Task requirements: Copy out the part of the data that opens with the line containing "pink diamond at" and closes with the line containing "purple hexagon at", both lines included, keeping every character unchanged.

The data:
>>

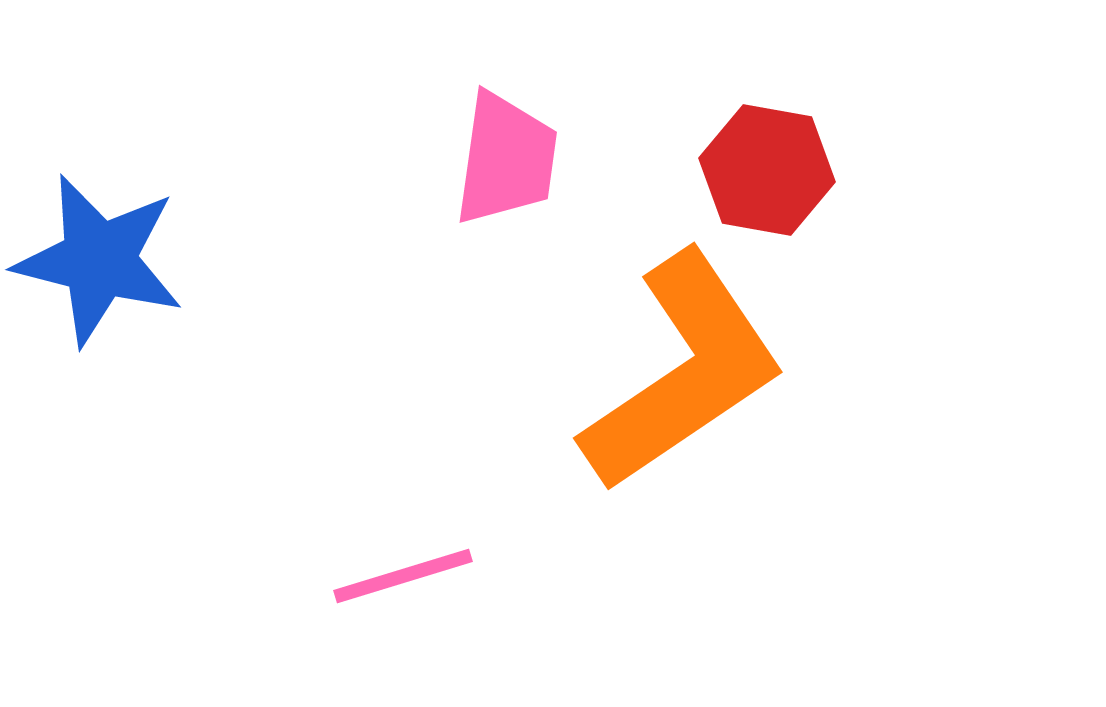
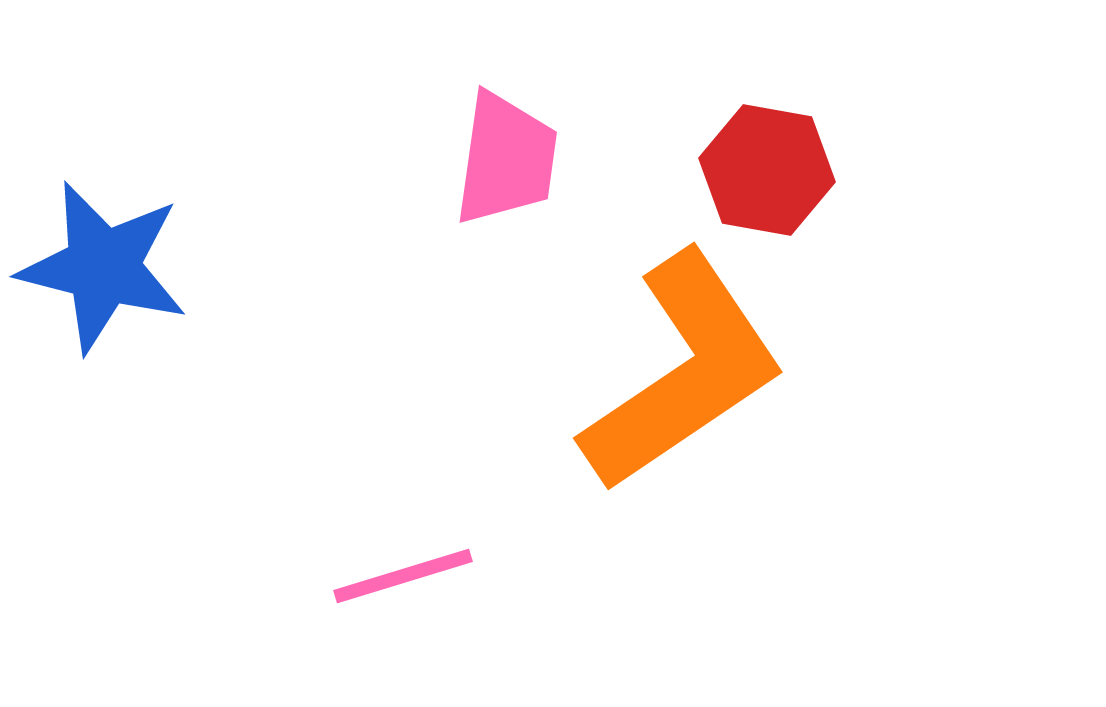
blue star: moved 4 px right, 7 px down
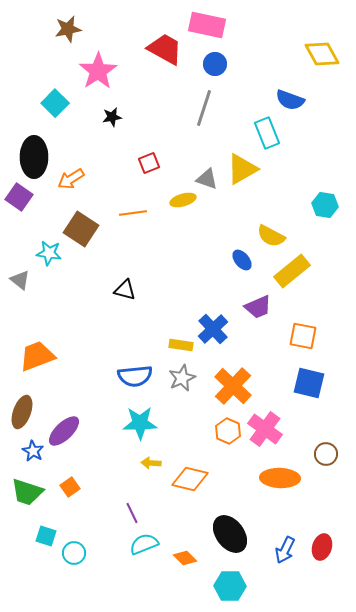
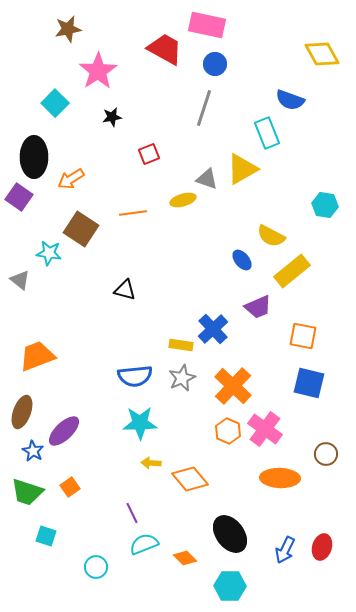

<<
>>

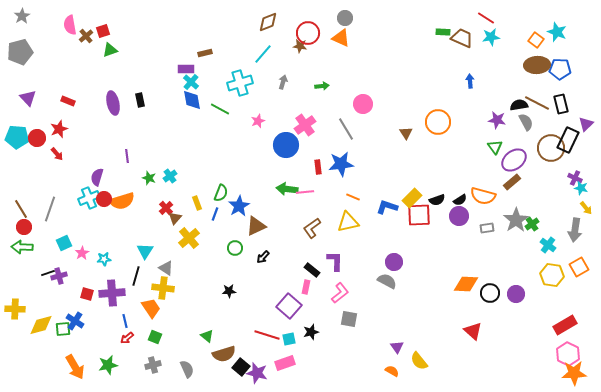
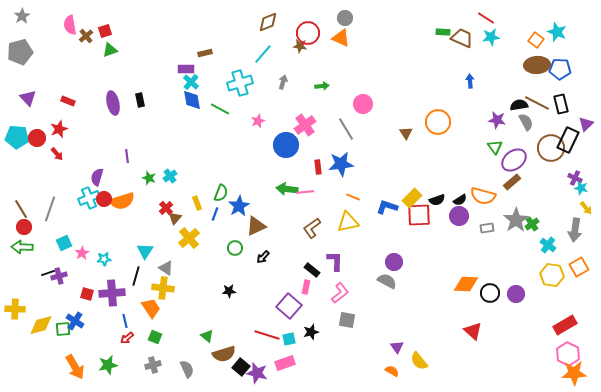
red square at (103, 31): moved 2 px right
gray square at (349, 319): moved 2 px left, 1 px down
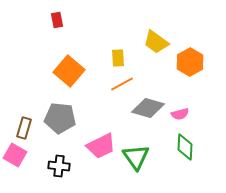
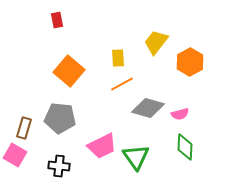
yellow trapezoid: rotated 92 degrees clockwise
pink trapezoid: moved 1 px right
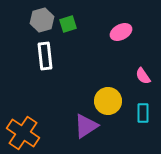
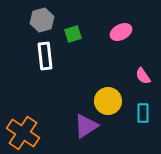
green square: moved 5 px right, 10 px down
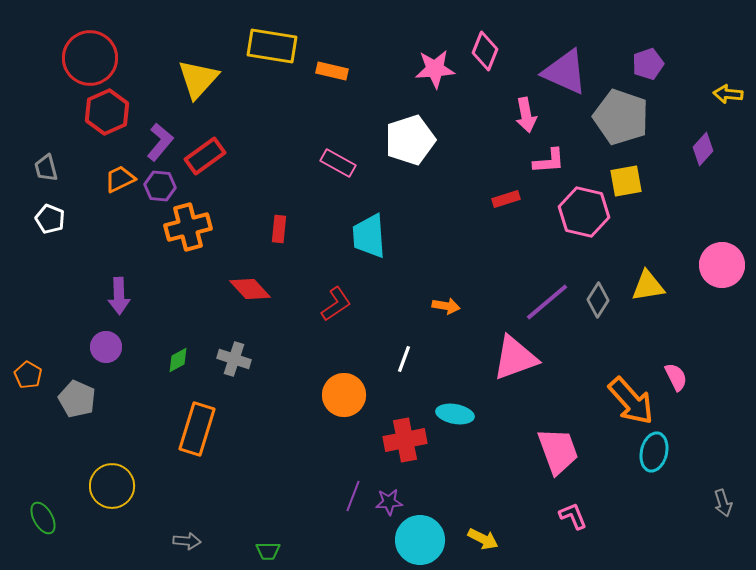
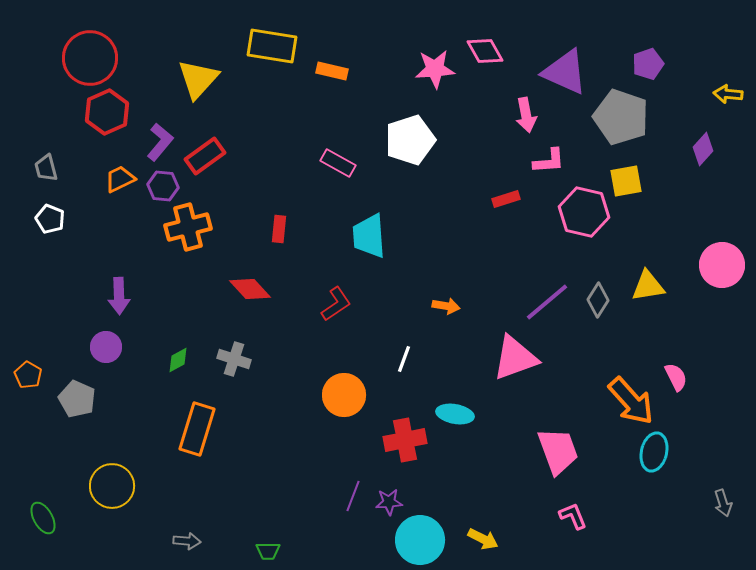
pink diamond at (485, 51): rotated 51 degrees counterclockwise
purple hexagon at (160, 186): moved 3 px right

<<

Complete answer:
pink diamond at (485, 51): rotated 51 degrees counterclockwise
purple hexagon at (160, 186): moved 3 px right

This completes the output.